What to do >>
Of the lines listed below, return exactly those that run from the line containing "U3 pin P1.7: none -> SCL" through the line containing "D201: LED green (A N16, K N43) -> none", both included.

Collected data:
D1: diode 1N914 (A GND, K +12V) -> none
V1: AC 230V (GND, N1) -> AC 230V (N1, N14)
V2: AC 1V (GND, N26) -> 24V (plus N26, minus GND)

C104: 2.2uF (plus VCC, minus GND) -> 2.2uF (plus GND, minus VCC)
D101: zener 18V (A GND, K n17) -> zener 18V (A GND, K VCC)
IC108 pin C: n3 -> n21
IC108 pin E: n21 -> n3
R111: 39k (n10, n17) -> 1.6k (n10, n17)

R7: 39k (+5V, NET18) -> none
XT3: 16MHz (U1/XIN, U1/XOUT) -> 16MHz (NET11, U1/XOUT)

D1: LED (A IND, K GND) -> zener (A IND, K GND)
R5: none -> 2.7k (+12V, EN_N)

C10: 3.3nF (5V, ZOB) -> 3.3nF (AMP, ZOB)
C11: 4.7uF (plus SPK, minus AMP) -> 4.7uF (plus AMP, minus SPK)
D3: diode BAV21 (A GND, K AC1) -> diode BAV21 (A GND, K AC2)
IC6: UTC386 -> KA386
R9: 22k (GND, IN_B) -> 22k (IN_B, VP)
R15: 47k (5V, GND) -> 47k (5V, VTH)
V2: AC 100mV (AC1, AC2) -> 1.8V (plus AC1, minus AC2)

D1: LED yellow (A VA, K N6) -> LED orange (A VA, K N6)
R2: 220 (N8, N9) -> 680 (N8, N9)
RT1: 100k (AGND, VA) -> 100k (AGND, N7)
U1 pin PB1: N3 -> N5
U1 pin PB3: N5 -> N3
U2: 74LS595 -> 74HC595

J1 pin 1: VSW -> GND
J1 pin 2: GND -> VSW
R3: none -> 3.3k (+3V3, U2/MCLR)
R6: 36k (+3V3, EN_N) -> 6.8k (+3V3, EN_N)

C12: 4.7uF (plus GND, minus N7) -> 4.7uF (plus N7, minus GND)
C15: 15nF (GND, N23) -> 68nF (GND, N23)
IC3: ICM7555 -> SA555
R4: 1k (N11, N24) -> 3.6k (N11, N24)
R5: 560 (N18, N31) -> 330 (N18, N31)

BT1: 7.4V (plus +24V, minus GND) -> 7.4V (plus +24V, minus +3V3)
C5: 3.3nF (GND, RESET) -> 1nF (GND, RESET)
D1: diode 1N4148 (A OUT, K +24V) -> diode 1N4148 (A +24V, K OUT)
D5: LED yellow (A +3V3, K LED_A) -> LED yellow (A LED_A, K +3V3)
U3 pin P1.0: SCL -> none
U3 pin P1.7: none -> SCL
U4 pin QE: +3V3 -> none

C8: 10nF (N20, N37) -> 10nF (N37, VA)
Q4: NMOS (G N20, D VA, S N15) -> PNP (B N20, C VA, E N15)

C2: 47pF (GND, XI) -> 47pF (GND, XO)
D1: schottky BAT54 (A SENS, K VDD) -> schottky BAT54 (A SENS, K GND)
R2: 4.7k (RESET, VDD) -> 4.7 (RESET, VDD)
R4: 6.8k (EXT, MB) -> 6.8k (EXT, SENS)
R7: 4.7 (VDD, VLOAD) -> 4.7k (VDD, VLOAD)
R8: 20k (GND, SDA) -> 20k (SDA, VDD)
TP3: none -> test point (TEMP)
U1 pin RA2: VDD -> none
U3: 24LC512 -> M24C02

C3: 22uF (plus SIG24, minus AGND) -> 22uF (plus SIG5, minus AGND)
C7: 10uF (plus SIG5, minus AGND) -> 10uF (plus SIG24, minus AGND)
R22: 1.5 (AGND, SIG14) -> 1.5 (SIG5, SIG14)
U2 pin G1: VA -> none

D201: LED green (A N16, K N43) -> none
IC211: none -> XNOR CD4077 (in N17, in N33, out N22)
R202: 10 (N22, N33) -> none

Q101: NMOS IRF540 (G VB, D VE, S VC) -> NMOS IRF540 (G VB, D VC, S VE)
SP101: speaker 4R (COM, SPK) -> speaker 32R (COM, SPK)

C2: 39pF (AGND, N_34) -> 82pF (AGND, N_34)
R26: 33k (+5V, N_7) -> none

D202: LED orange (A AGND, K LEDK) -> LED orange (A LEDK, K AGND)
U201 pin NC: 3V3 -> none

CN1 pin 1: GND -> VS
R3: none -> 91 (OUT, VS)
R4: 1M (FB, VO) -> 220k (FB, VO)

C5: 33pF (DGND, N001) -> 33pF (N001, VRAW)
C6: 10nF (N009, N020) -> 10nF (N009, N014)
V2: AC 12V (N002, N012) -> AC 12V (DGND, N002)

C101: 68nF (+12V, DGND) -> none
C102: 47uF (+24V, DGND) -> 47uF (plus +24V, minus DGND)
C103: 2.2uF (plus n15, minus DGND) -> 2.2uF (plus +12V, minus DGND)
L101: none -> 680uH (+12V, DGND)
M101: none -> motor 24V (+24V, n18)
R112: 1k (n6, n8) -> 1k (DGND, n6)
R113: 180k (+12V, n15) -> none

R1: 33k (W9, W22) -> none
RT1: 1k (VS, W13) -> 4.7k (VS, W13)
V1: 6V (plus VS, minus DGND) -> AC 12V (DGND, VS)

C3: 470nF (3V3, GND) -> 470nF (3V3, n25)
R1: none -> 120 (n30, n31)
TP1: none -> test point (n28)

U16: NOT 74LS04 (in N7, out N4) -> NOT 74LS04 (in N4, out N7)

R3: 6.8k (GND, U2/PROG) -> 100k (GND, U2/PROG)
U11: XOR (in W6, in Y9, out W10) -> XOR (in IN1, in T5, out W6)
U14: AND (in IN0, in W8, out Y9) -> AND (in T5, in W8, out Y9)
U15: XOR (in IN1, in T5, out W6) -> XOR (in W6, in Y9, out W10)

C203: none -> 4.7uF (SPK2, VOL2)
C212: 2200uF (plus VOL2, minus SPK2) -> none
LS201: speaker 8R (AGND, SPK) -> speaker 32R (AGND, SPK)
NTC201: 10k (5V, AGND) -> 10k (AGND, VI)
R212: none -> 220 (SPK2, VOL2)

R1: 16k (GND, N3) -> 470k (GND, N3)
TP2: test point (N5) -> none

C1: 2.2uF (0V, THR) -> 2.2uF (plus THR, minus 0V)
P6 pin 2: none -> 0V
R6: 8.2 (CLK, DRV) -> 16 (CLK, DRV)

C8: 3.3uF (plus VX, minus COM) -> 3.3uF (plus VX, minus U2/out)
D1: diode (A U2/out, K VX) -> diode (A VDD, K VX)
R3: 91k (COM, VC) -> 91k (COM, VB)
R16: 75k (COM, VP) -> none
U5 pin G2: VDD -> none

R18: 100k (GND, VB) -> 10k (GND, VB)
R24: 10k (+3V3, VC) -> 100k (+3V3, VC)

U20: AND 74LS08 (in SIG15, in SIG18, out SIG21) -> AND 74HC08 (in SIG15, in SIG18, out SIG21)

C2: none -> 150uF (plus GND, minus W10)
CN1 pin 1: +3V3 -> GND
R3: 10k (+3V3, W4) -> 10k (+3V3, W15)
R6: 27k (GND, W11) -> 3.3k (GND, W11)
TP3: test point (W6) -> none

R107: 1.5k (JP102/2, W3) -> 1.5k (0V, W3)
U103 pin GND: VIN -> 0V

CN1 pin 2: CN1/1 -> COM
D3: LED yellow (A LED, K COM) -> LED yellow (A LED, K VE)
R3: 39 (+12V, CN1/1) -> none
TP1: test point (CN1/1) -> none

Response to this task >>
U3 pin P1.7: none -> SCL
U4 pin QE: +3V3 -> none

C8: 10nF (N20, N37) -> 10nF (N37, VA)
Q4: NMOS (G N20, D VA, S N15) -> PNP (B N20, C VA, E N15)

C2: 47pF (GND, XI) -> 47pF (GND, XO)
D1: schottky BAT54 (A SENS, K VDD) -> schottky BAT54 (A SENS, K GND)
R2: 4.7k (RESET, VDD) -> 4.7 (RESET, VDD)
R4: 6.8k (EXT, MB) -> 6.8k (EXT, SENS)
R7: 4.7 (VDD, VLOAD) -> 4.7k (VDD, VLOAD)
R8: 20k (GND, SDA) -> 20k (SDA, VDD)
TP3: none -> test point (TEMP)
U1 pin RA2: VDD -> none
U3: 24LC512 -> M24C02

C3: 22uF (plus SIG24, minus AGND) -> 22uF (plus SIG5, minus AGND)
C7: 10uF (plus SIG5, minus AGND) -> 10uF (plus SIG24, minus AGND)
R22: 1.5 (AGND, SIG14) -> 1.5 (SIG5, SIG14)
U2 pin G1: VA -> none

D201: LED green (A N16, K N43) -> none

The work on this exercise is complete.